## Problem details
Search the records for lines with the word "SCALE" and copy each match.

## Records provided

--------------------

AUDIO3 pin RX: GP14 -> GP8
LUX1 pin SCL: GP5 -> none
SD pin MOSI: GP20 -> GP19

--------------------

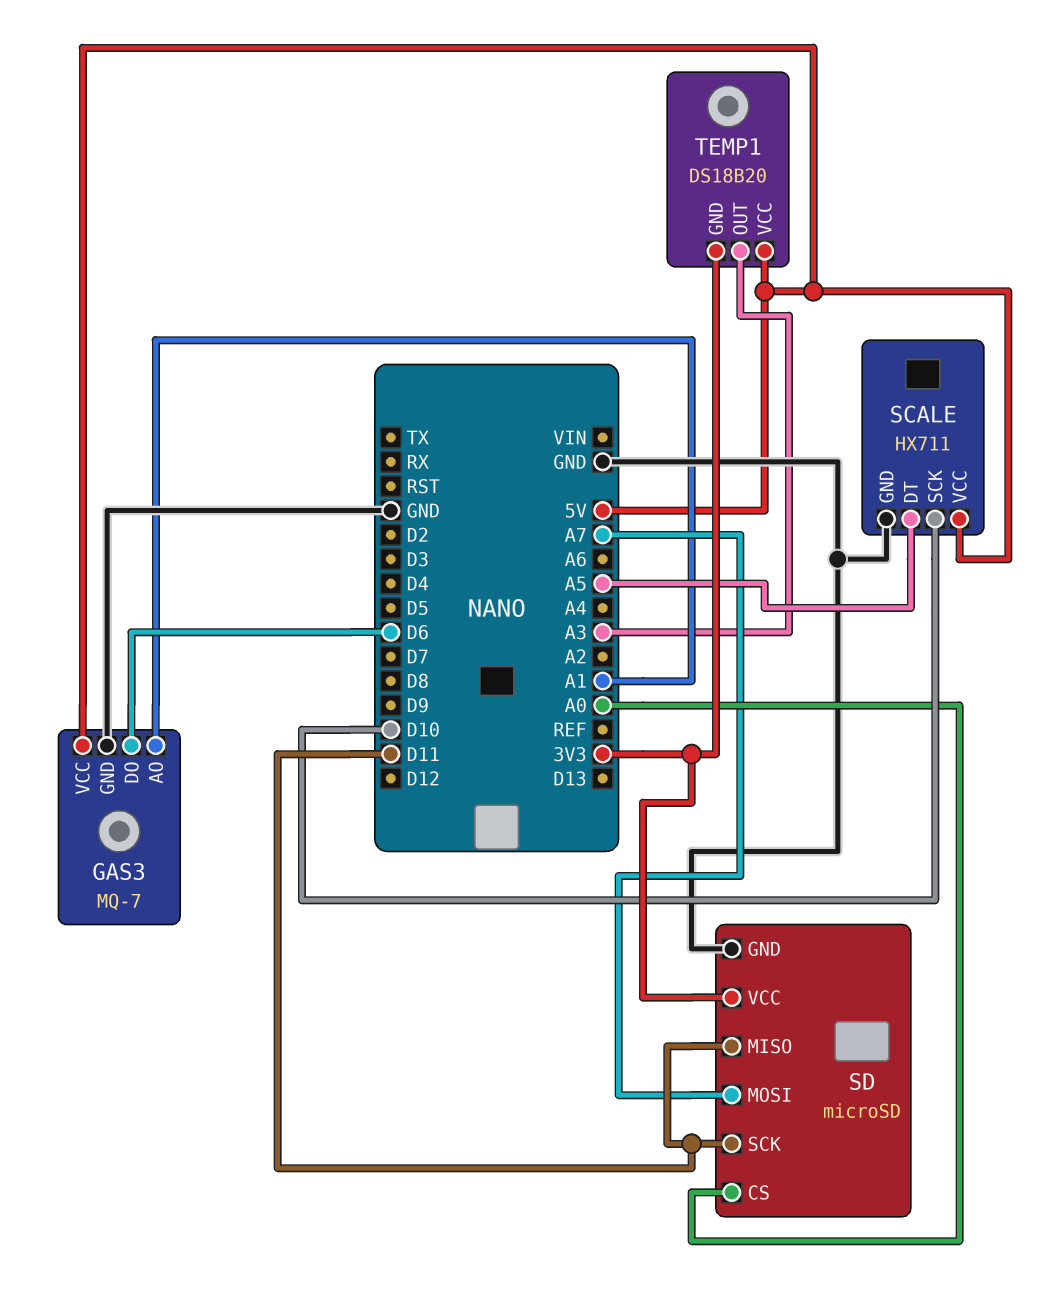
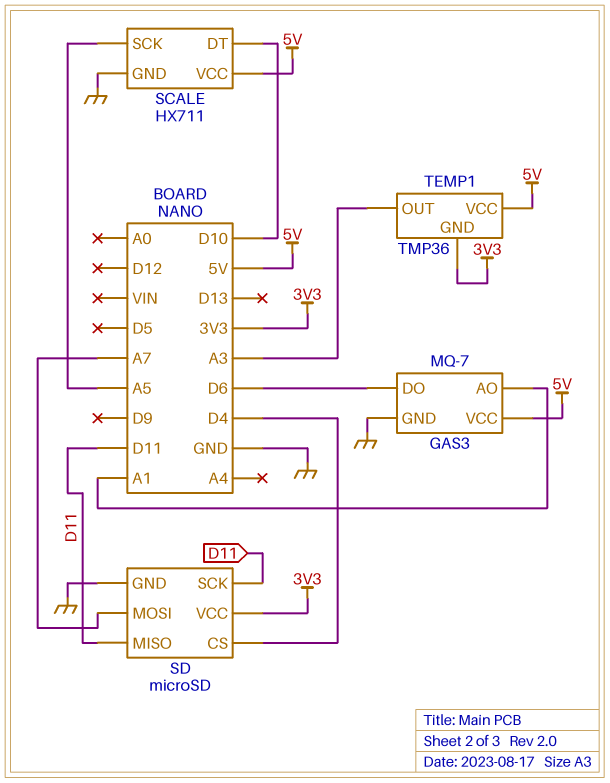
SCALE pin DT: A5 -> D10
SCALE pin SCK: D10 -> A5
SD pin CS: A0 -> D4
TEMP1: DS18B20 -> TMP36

--------------------

## Your solution
SCALE pin DT: A5 -> D10
SCALE pin SCK: D10 -> A5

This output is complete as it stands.